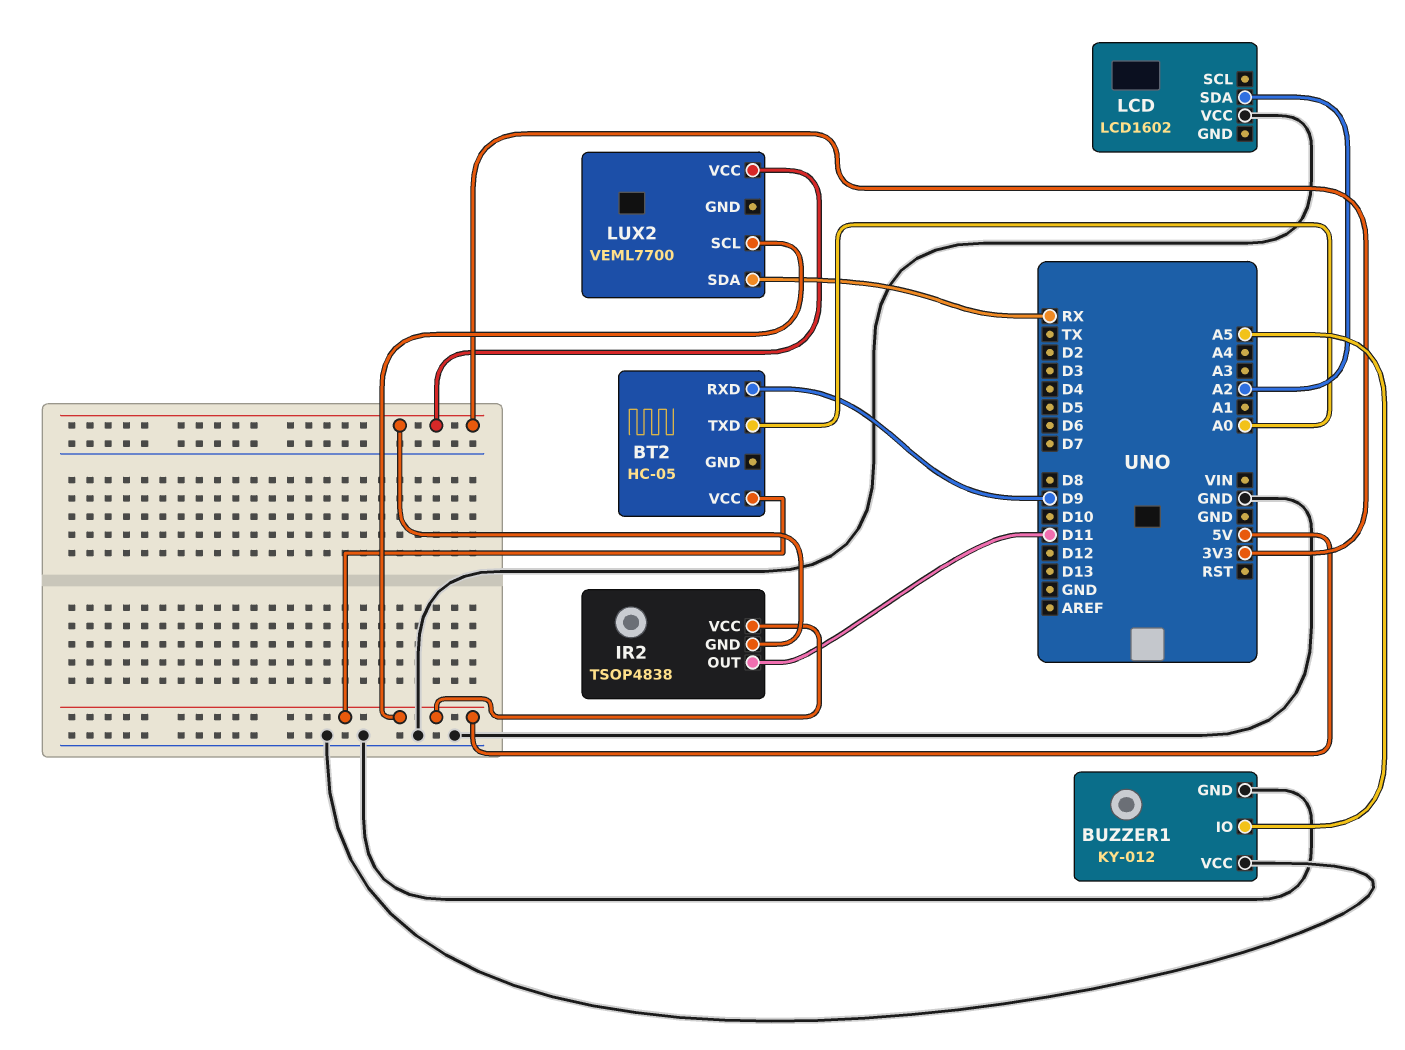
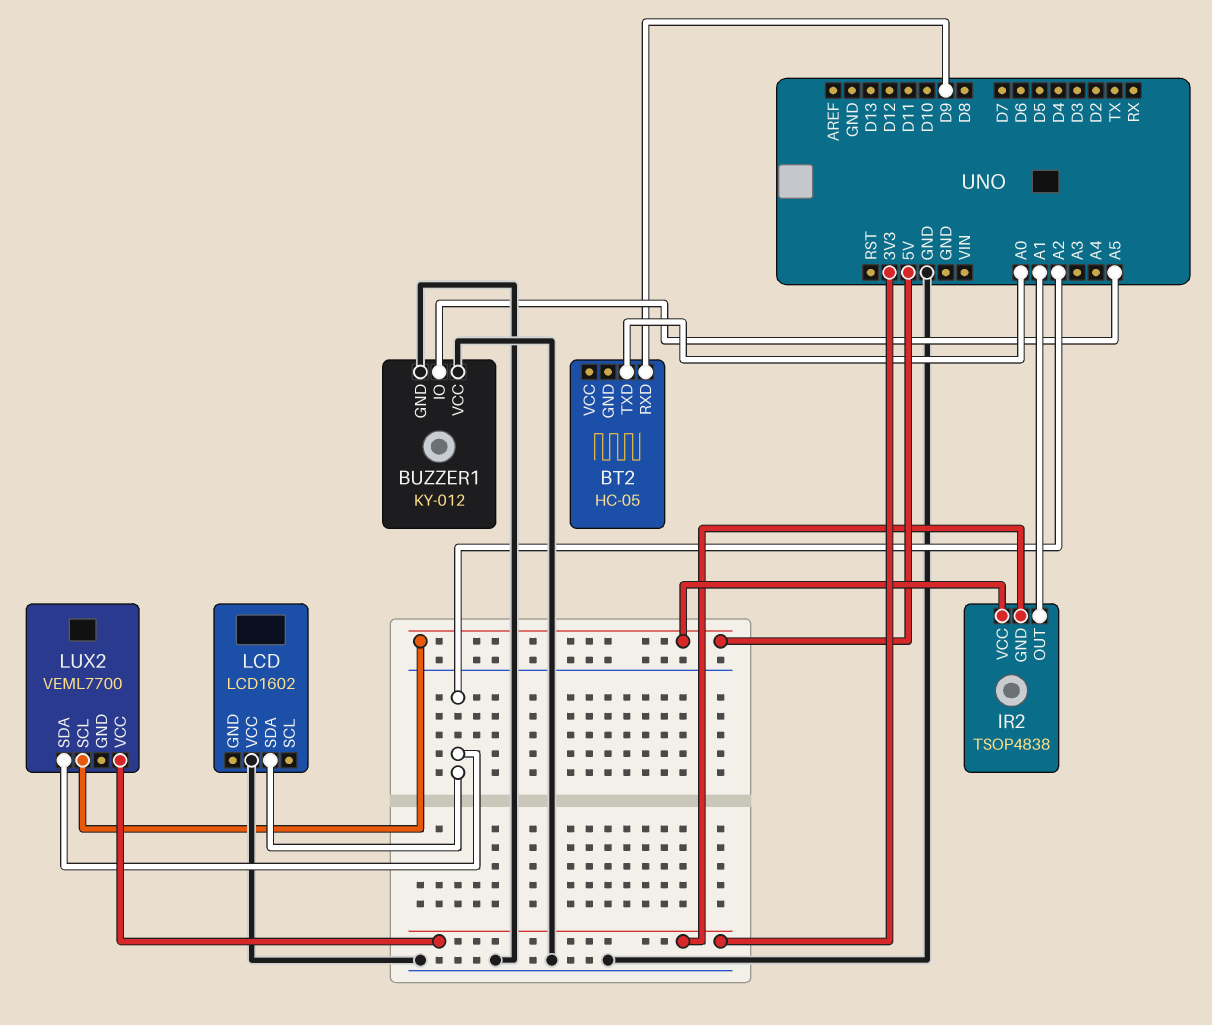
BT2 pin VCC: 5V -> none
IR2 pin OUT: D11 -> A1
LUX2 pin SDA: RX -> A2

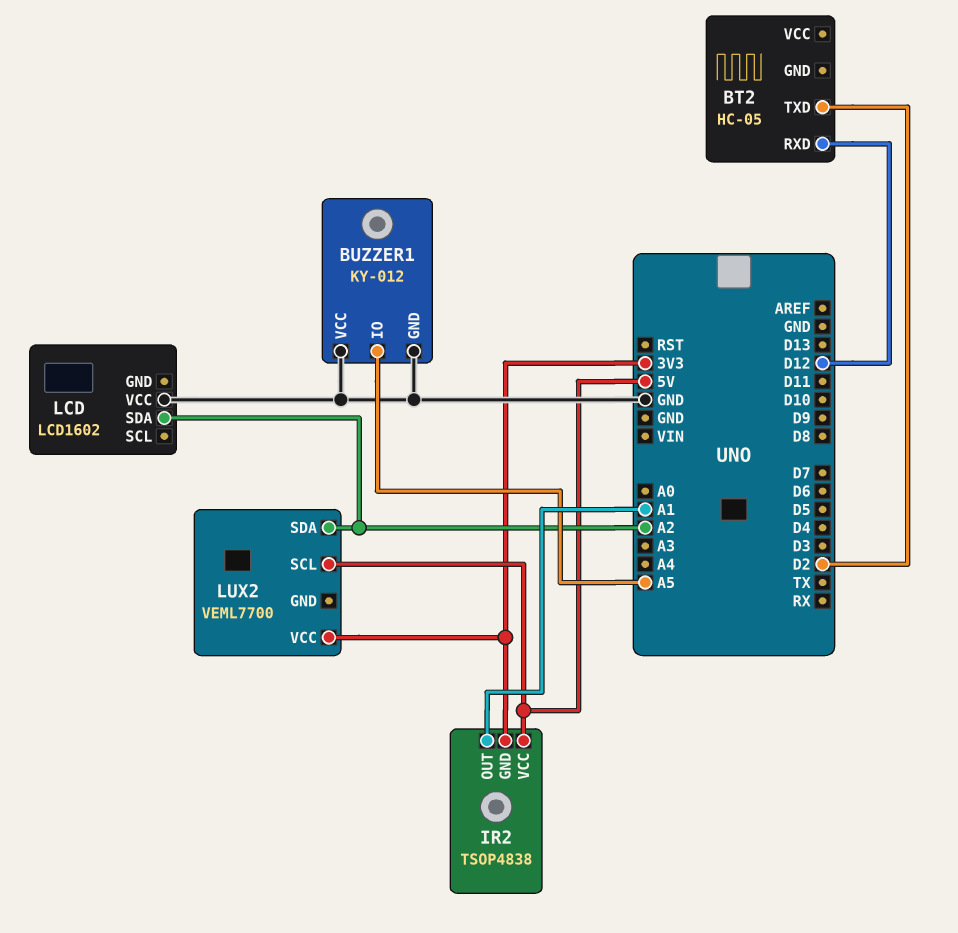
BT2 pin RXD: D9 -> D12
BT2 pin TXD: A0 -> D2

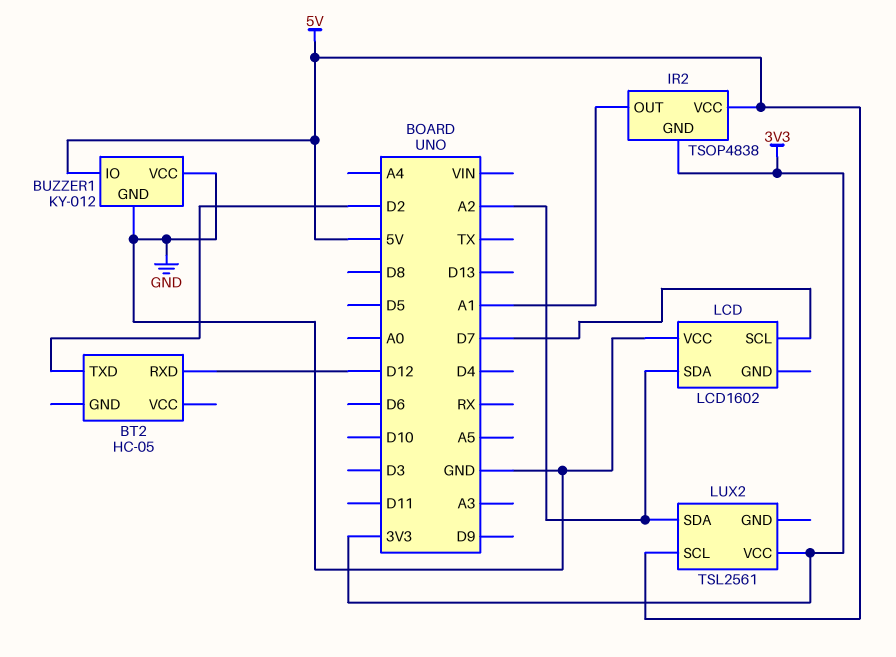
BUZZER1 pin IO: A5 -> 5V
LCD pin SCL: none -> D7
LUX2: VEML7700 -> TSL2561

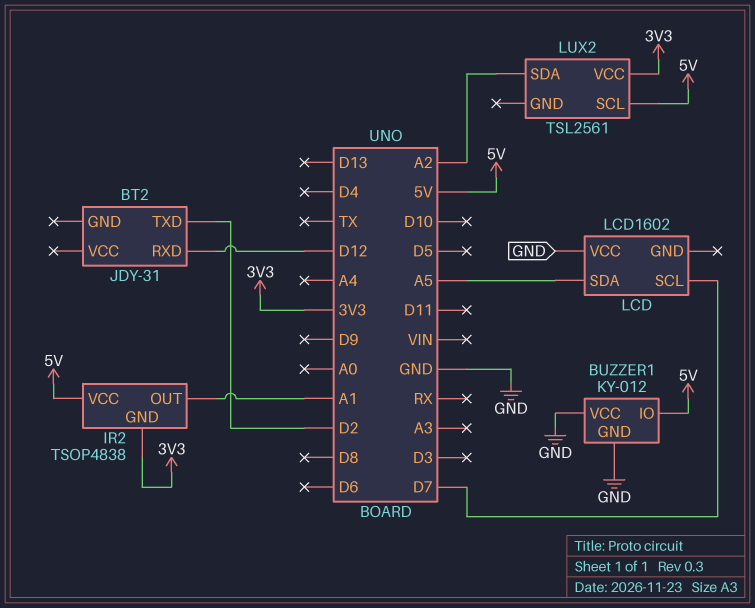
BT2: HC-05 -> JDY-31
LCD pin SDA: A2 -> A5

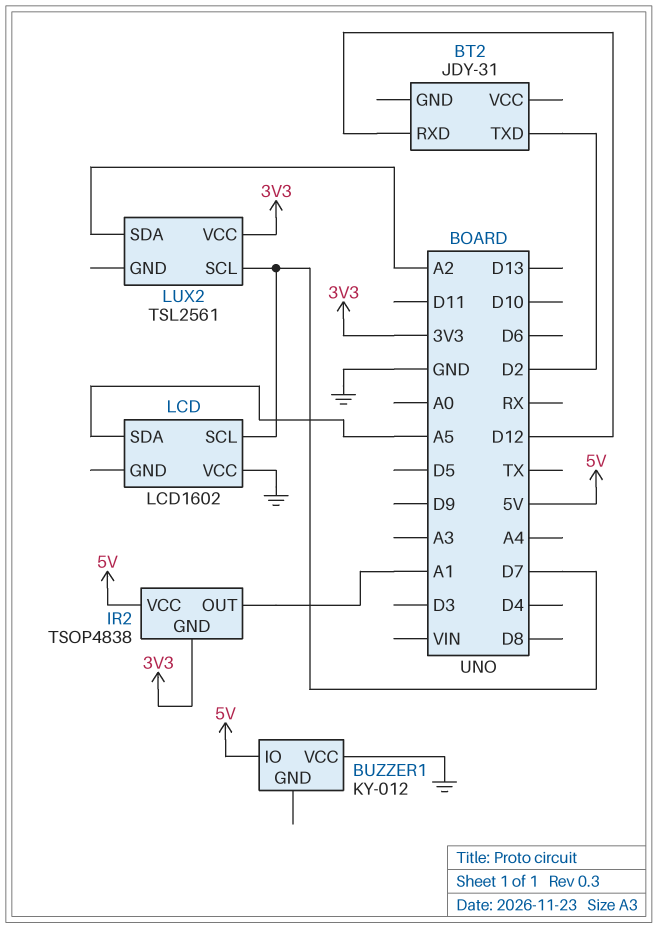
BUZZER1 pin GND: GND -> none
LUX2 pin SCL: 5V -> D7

• • •

EXERCISE OBJECTIVE: Take the lines from the one containing "BT2: HC-05 -> JDY-31" through the last line of the listing and repeat them exactly. Omit the pictures.

FINAL ANSWER:
BT2: HC-05 -> JDY-31
LCD pin SDA: A2 -> A5

BUZZER1 pin GND: GND -> none
LUX2 pin SCL: 5V -> D7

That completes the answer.